--- Recorded information ---

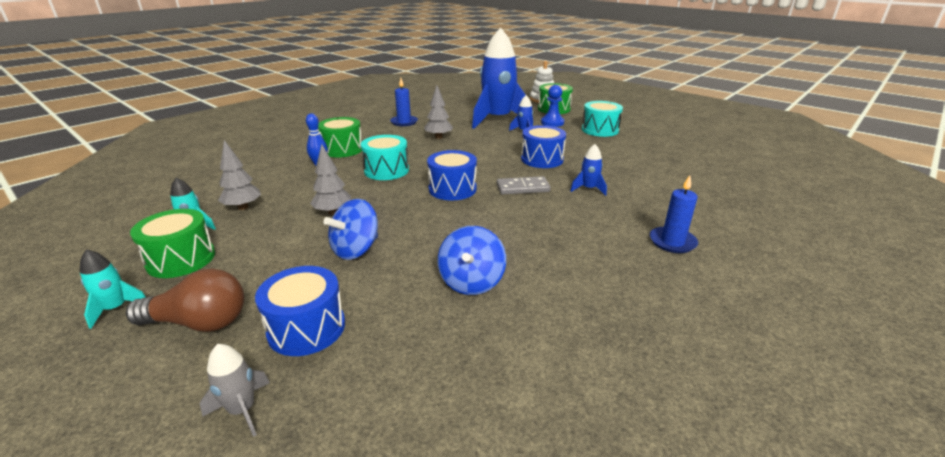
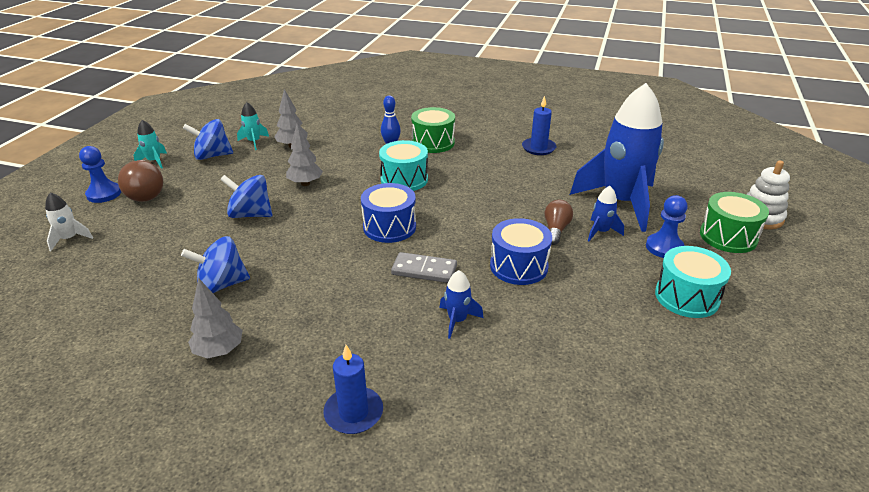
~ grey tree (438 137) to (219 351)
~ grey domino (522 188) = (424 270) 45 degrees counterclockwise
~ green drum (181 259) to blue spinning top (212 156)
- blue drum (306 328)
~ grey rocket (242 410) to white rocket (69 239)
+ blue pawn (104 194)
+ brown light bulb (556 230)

---
--- Recorded information ---

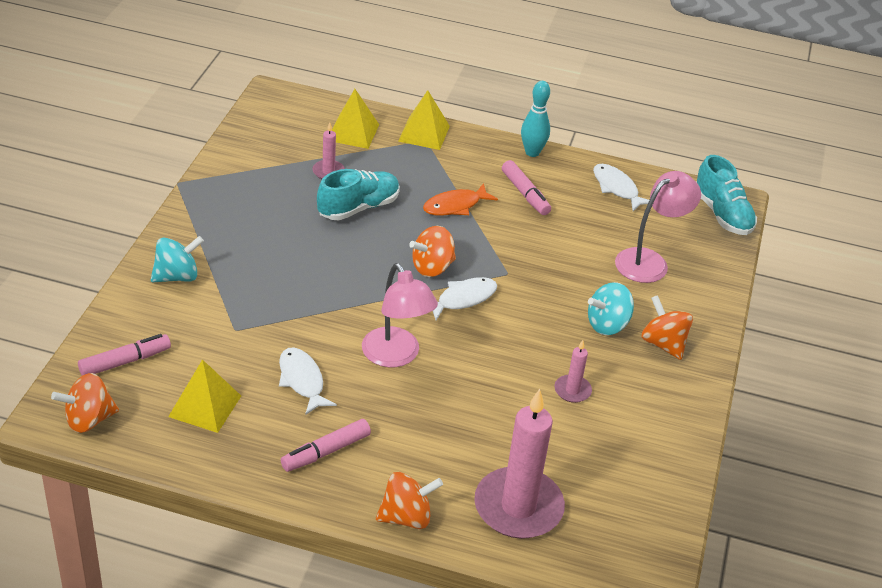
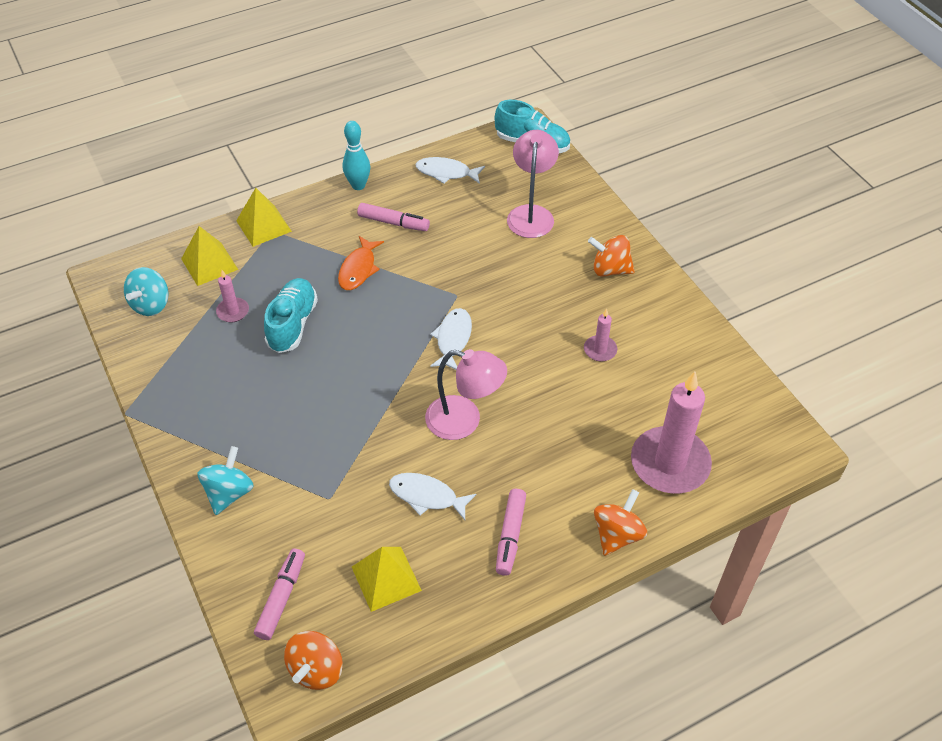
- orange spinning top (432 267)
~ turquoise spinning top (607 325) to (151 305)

---

(What the task requires): Copy verbatim, from the listing above, each line from the one containing "to (219 351)" down to the one containing "bulb (556 230)", inclusive.

(Result for this exercise):
~ grey tree (438 137) to (219 351)
~ grey domino (522 188) = (424 270) 45 degrees counterclockwise
~ green drum (181 259) to blue spinning top (212 156)
- blue drum (306 328)
~ grey rocket (242 410) to white rocket (69 239)
+ blue pawn (104 194)
+ brown light bulb (556 230)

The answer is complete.